Task objective: All of the entries are to be repeated exactly, with no pictures included.

Data entries
"""

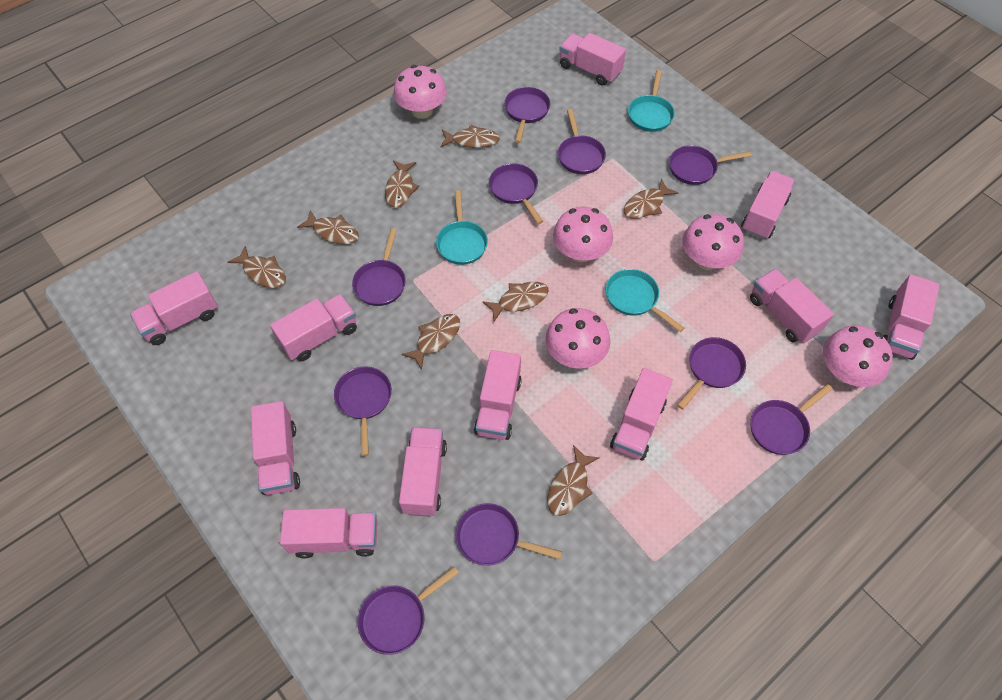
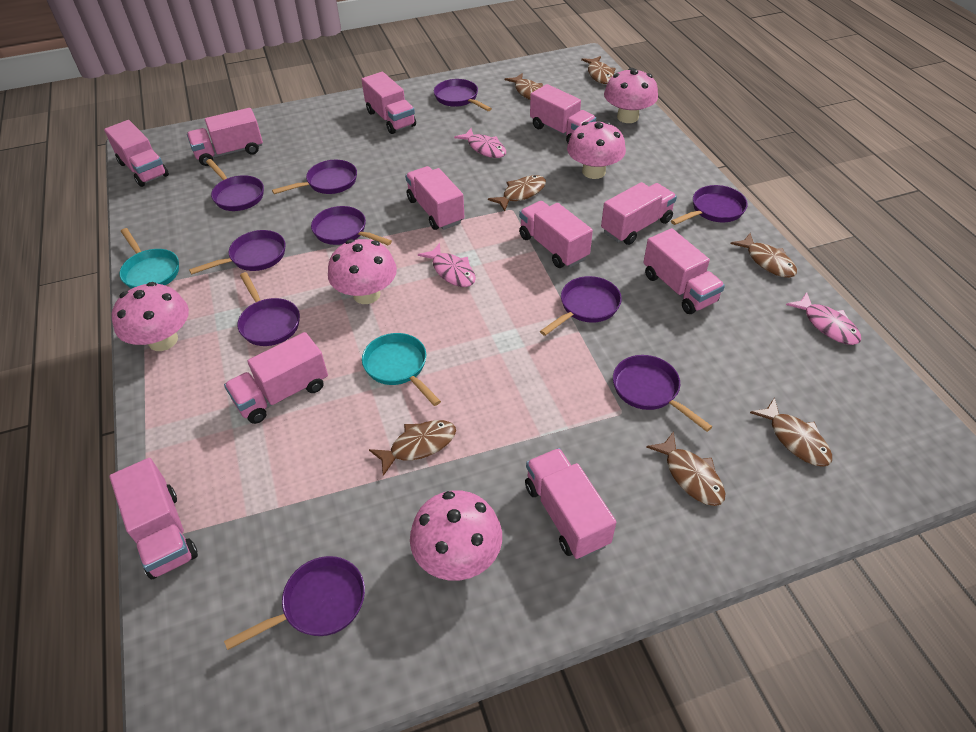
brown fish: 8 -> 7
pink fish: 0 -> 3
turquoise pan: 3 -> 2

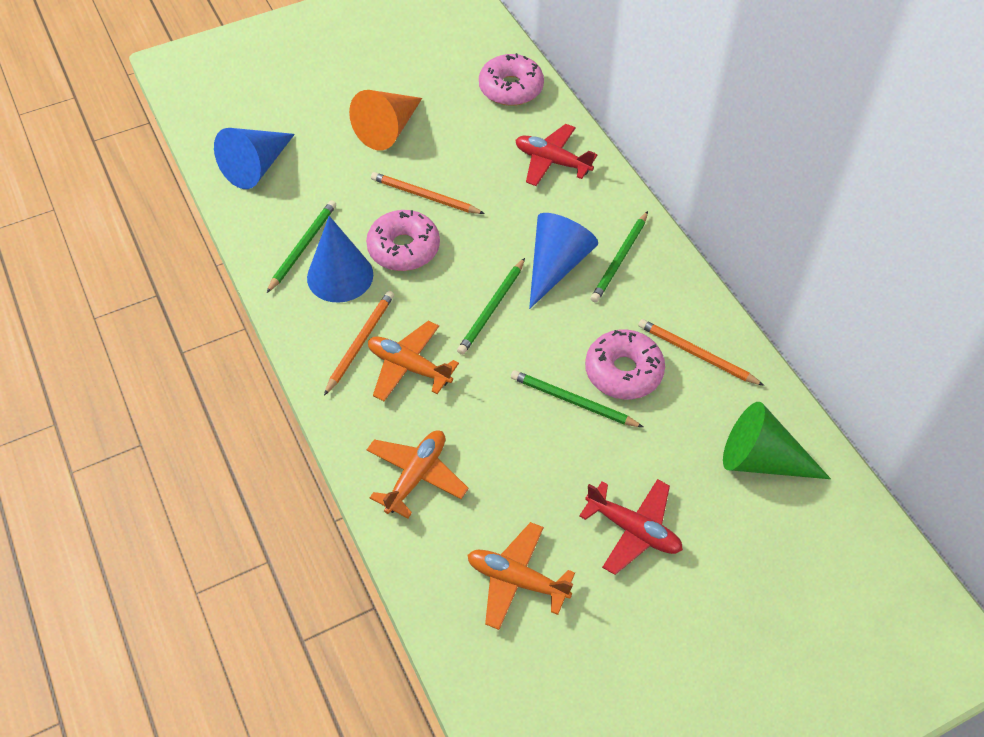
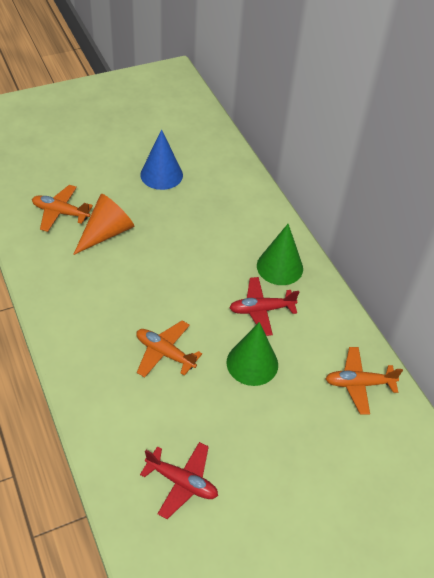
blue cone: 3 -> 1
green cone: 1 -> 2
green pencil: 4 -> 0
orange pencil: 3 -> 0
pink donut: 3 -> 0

"""

Written answer:
brown fish: 8 -> 7
pink fish: 0 -> 3
turquoise pan: 3 -> 2

blue cone: 3 -> 1
green cone: 1 -> 2
green pencil: 4 -> 0
orange pencil: 3 -> 0
pink donut: 3 -> 0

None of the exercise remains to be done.